What is needed
Wherever the word "cone" appears in the entries, copy the whole line.

————

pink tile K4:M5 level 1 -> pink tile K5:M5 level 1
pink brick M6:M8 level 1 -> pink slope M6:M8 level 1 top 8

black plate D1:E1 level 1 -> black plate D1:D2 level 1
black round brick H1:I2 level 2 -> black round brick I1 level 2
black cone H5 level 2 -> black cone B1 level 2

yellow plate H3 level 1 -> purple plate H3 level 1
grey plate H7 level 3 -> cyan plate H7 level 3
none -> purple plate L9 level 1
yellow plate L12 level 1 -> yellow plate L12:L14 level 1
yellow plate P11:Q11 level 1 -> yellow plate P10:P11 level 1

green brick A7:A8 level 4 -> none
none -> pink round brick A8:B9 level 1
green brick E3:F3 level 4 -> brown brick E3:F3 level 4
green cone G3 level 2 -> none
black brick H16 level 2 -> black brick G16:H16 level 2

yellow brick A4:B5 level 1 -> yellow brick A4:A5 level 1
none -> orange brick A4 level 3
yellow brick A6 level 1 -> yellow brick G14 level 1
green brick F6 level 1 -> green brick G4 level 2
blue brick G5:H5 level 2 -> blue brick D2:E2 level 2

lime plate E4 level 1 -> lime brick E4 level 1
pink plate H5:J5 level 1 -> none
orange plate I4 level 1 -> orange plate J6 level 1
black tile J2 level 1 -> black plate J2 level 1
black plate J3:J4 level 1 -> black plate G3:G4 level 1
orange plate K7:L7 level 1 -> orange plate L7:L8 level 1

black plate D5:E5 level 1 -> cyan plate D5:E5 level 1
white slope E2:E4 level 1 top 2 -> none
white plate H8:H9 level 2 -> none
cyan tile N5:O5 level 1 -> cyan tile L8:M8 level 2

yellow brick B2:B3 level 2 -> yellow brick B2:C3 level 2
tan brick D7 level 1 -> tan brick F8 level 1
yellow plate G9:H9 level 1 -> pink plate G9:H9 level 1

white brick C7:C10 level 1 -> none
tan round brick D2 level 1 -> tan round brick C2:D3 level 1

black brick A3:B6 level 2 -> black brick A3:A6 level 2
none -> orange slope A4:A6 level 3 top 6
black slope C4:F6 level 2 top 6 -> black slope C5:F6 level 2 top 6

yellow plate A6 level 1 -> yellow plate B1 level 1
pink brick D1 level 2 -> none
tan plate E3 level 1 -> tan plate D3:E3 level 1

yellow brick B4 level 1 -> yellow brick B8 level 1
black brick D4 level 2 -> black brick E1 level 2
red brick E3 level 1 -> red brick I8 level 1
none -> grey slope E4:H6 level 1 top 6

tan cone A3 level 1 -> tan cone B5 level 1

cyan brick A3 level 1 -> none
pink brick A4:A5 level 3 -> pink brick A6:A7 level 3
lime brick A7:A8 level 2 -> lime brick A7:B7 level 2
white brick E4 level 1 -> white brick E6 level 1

————

Exercise solution
black cone H5 level 2 -> black cone B1 level 2
green cone G3 level 2 -> none
tan cone A3 level 1 -> tan cone B5 level 1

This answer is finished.